Action item:
Please print the line that holds "R22: 150 (AMP, VC) -> 150 (LEDK, OUT2)" and each line after it to the end of the data, word for word, without any pictures.

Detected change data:
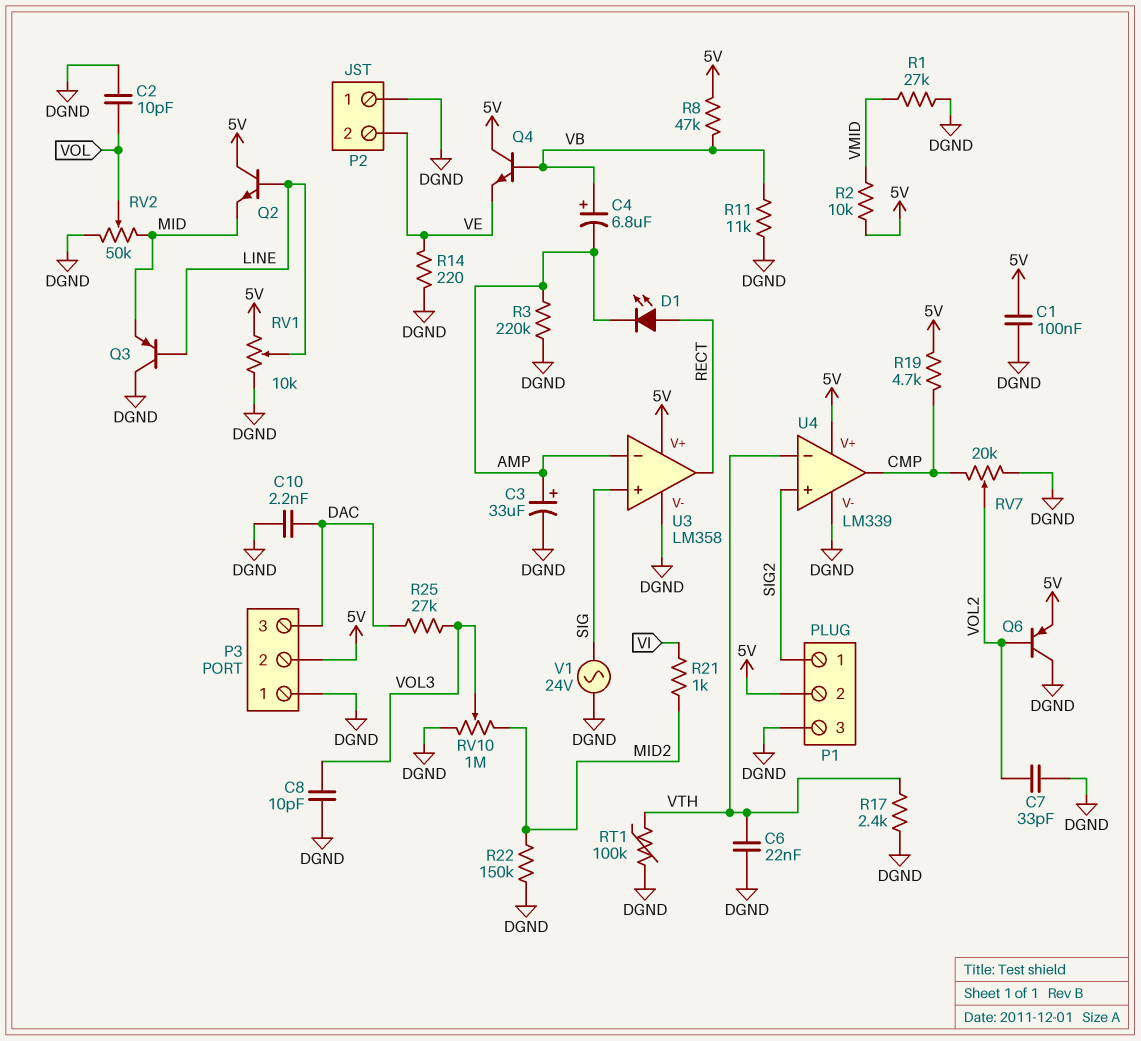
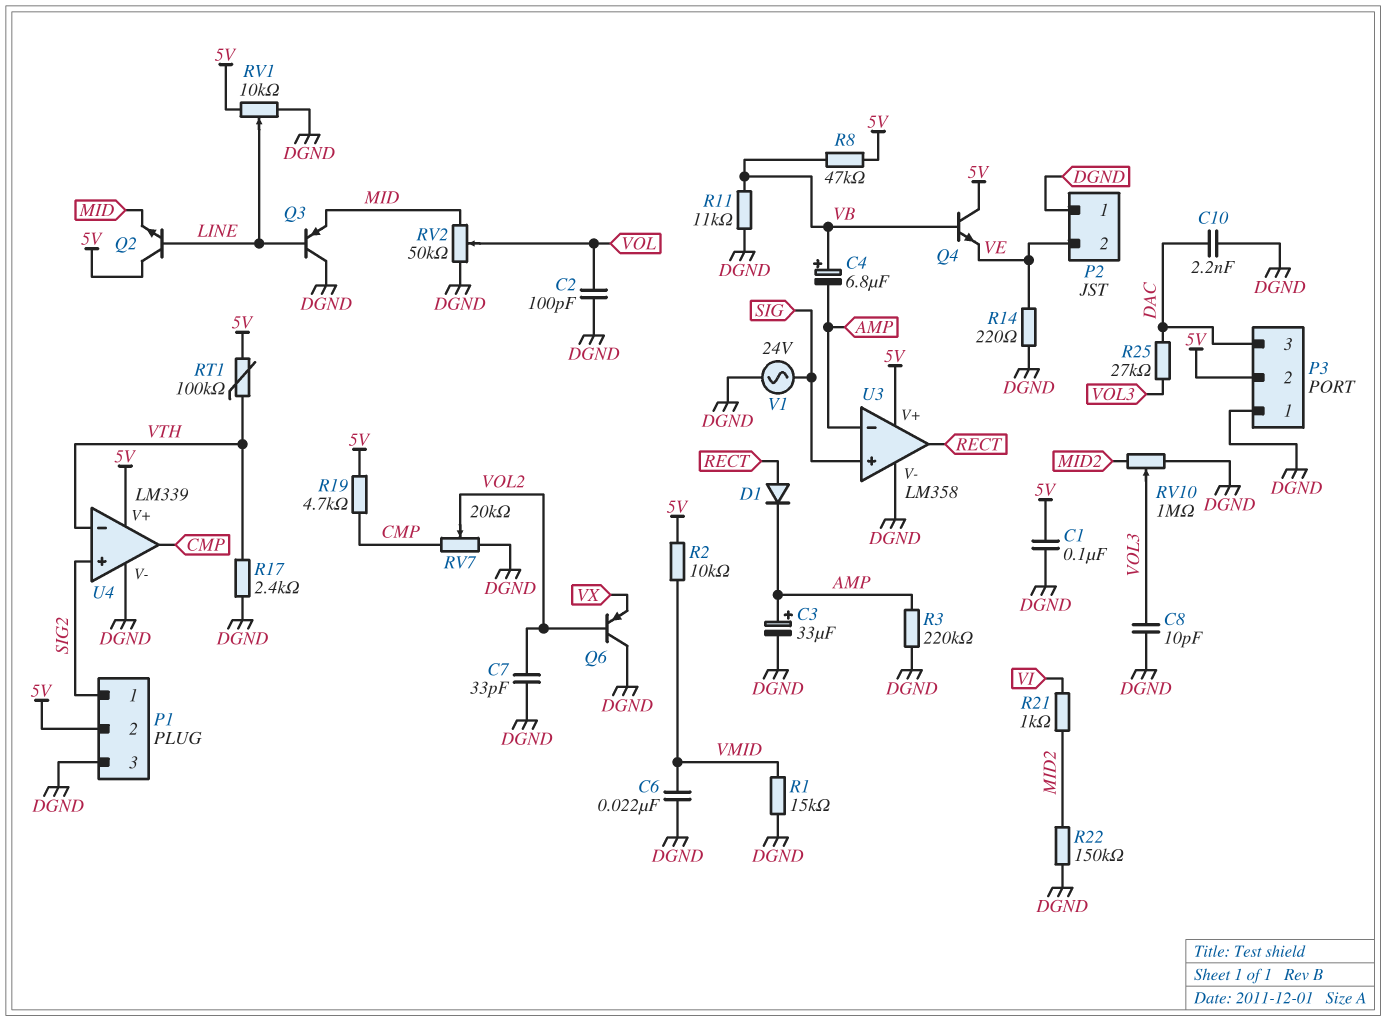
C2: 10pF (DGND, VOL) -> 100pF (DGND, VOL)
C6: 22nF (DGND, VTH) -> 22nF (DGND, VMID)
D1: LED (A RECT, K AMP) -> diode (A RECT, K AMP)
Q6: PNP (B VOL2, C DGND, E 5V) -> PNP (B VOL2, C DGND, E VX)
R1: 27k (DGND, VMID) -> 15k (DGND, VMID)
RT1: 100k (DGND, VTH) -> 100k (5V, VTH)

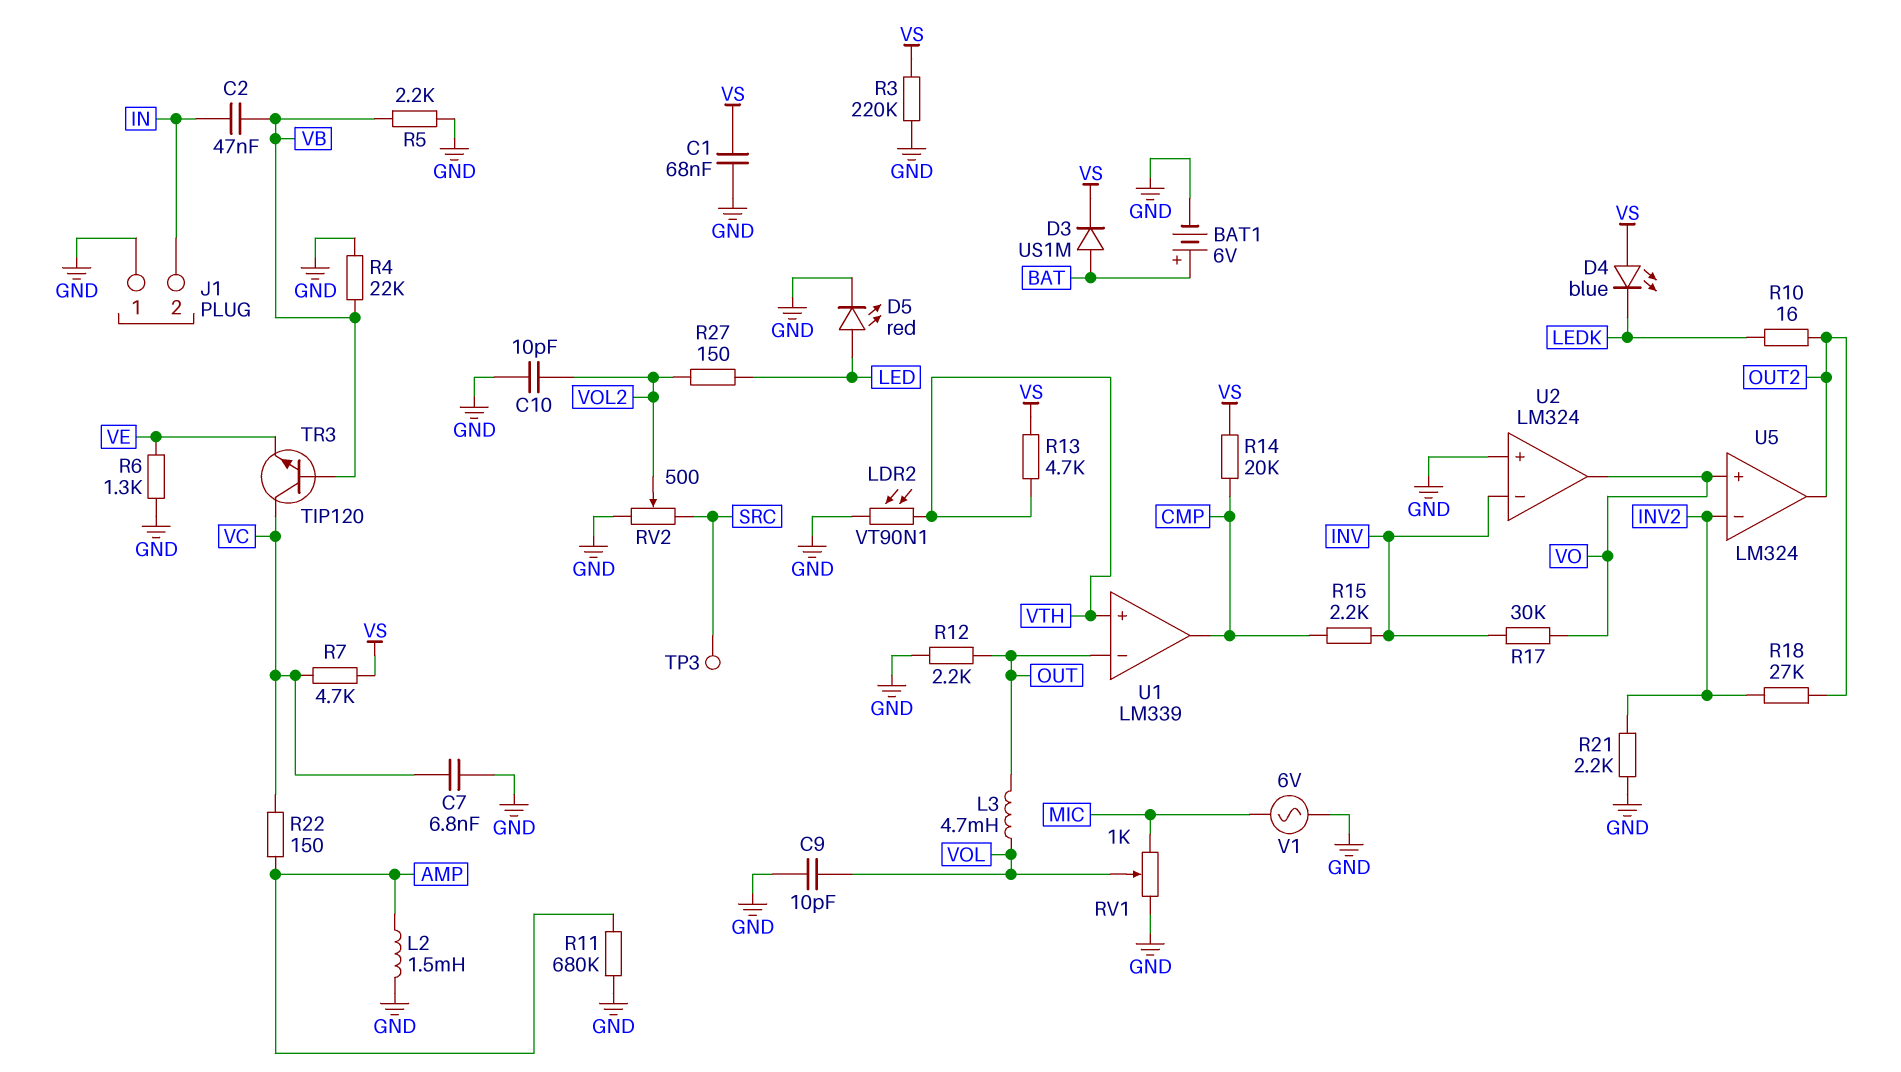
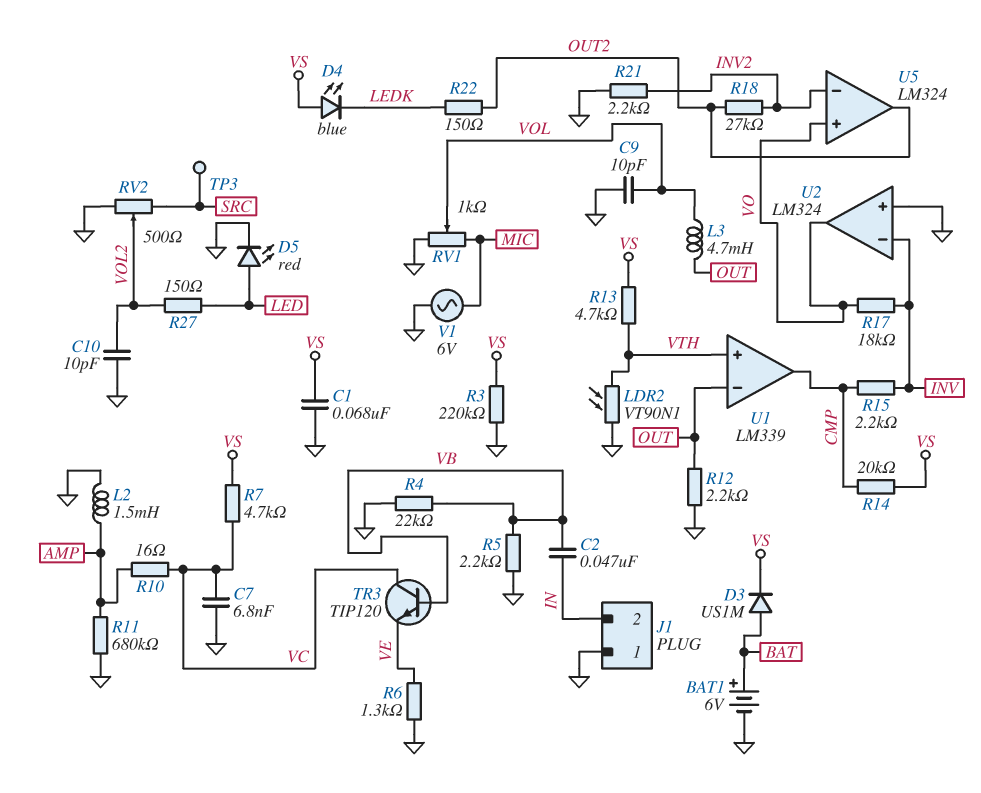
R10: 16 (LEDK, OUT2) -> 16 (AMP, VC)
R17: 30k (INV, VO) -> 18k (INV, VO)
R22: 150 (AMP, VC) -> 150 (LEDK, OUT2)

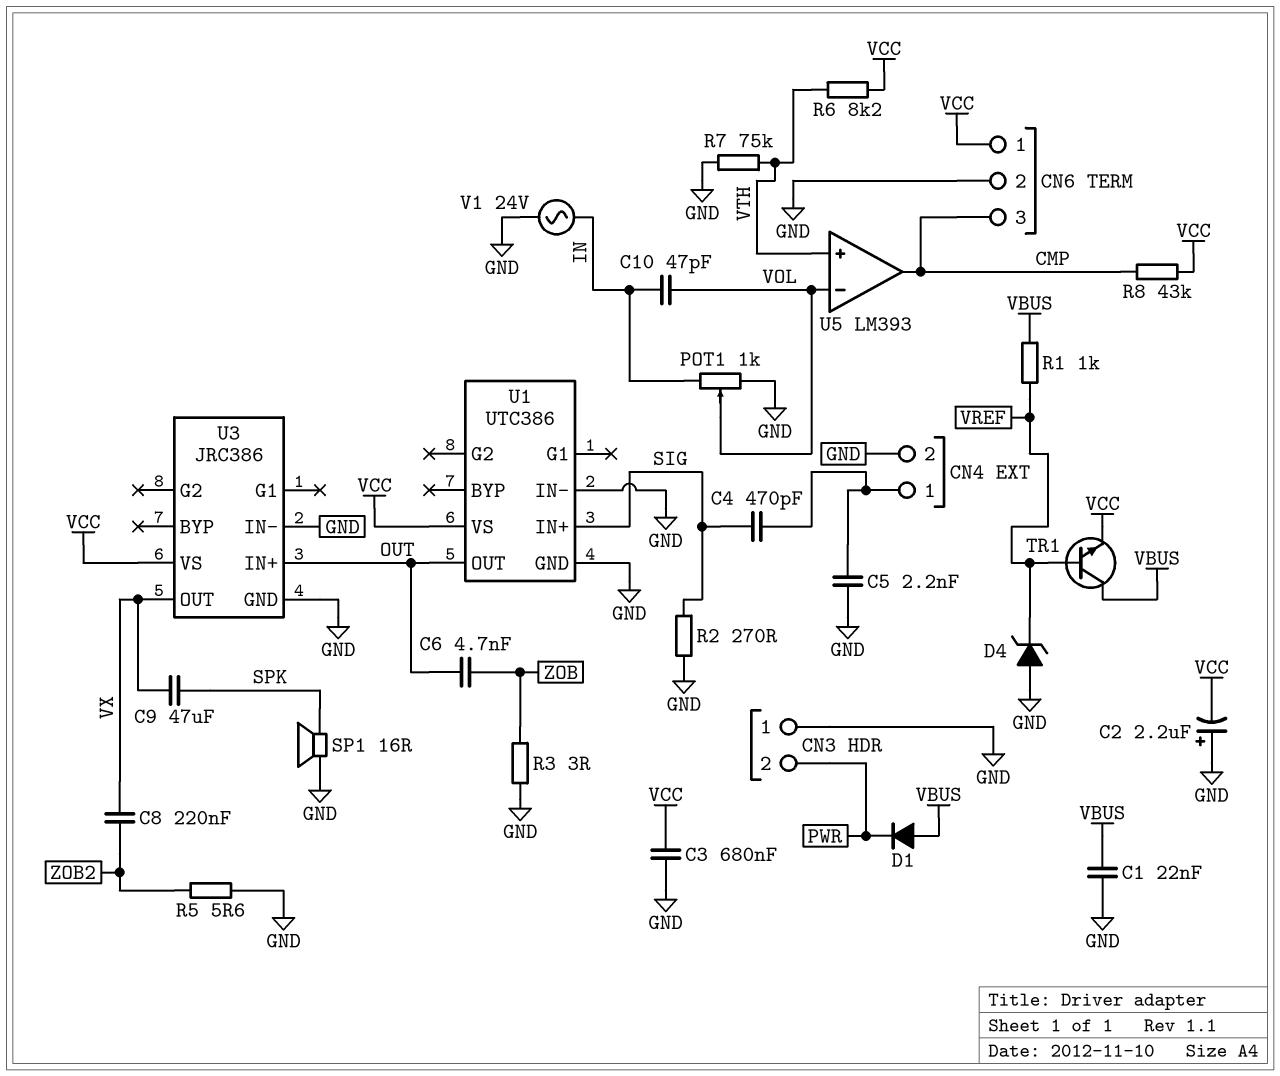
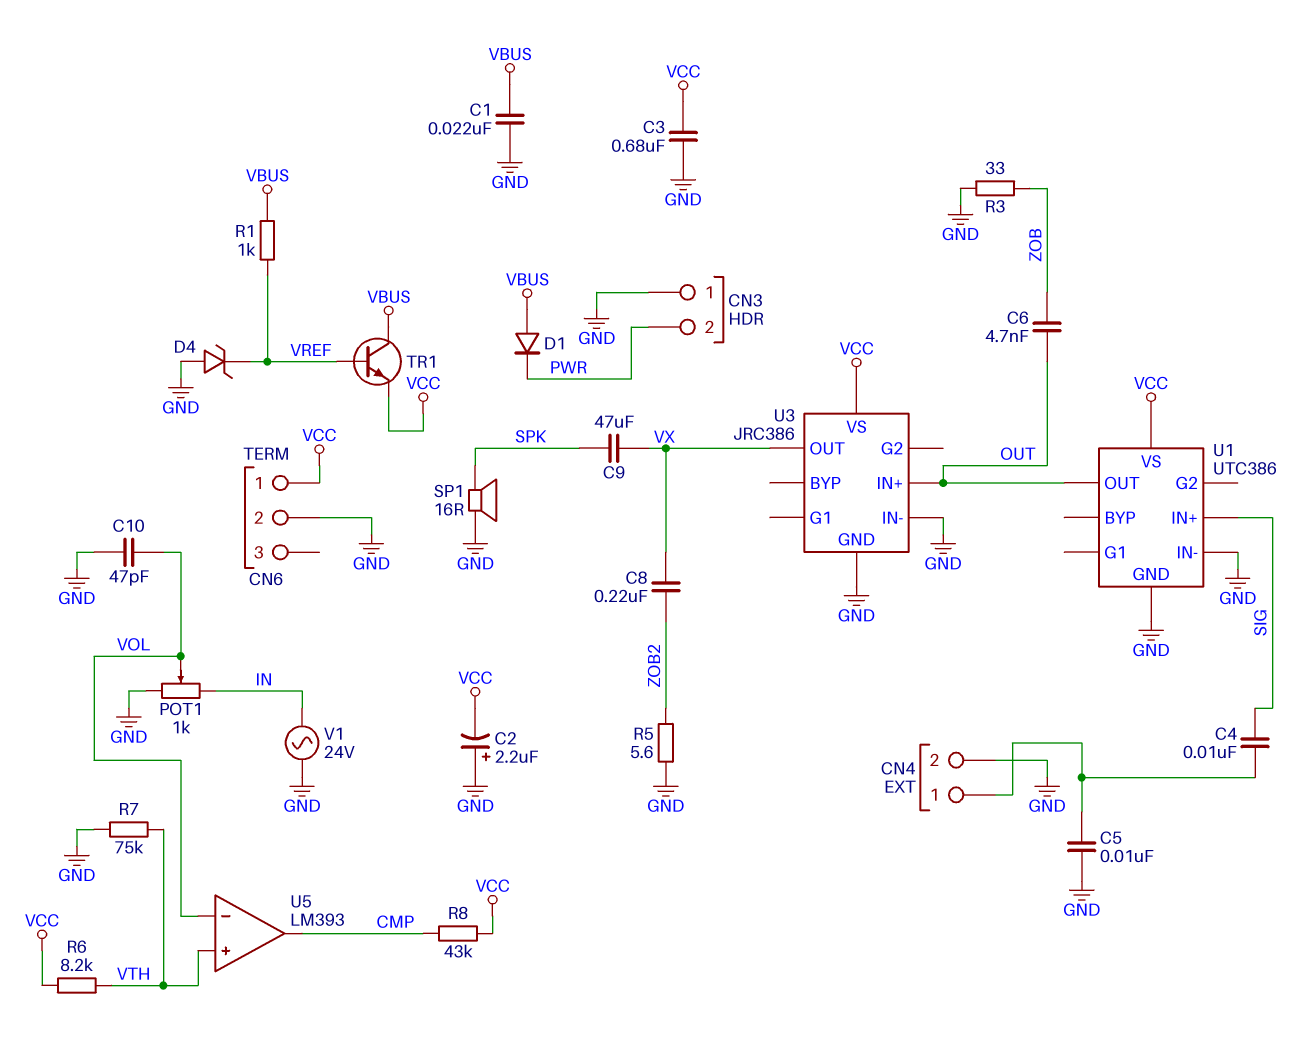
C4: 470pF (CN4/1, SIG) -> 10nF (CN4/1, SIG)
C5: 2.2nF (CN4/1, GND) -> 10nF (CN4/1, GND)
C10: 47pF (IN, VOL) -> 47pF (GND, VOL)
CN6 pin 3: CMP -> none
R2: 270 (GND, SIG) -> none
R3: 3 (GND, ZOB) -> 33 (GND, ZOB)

Solution for this problem:
R22: 150 (AMP, VC) -> 150 (LEDK, OUT2)

C4: 470pF (CN4/1, SIG) -> 10nF (CN4/1, SIG)
C5: 2.2nF (CN4/1, GND) -> 10nF (CN4/1, GND)
C10: 47pF (IN, VOL) -> 47pF (GND, VOL)
CN6 pin 3: CMP -> none
R2: 270 (GND, SIG) -> none
R3: 3 (GND, ZOB) -> 33 (GND, ZOB)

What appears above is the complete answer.